__The problem__. Retype the whole listing exactly. Leave out pictures.

__Given material__.
-----

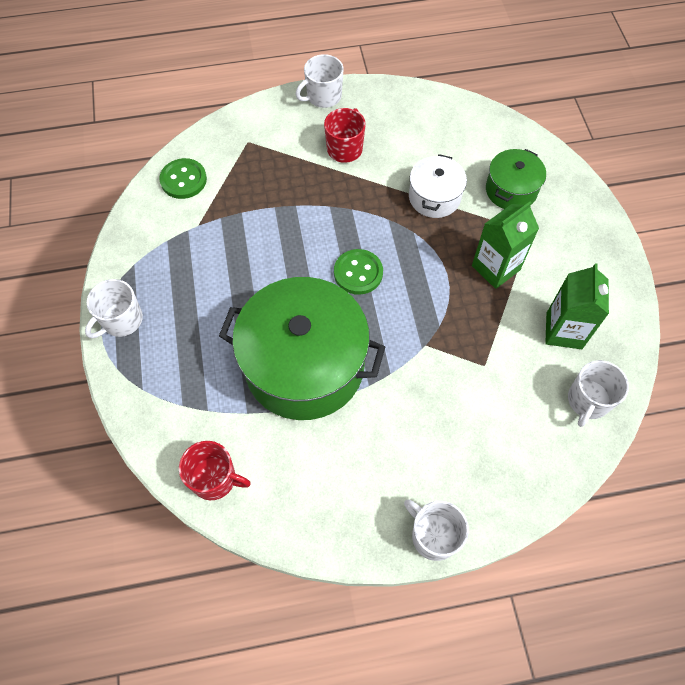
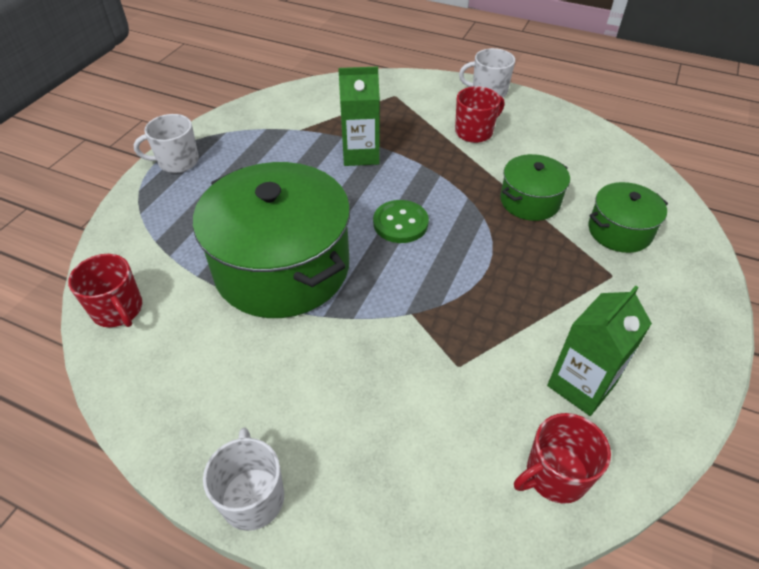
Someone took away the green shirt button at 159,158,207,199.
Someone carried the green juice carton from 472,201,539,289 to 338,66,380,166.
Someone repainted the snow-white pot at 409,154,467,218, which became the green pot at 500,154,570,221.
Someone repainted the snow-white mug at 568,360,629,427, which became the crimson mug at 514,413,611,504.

-----

__Result of this exercise__.
Someone took away the green shirt button at 159,158,207,199.
Someone carried the green juice carton from 472,201,539,289 to 338,66,380,166.
Someone repainted the snow-white pot at 409,154,467,218, which became the green pot at 500,154,570,221.
Someone repainted the snow-white mug at 568,360,629,427, which became the crimson mug at 514,413,611,504.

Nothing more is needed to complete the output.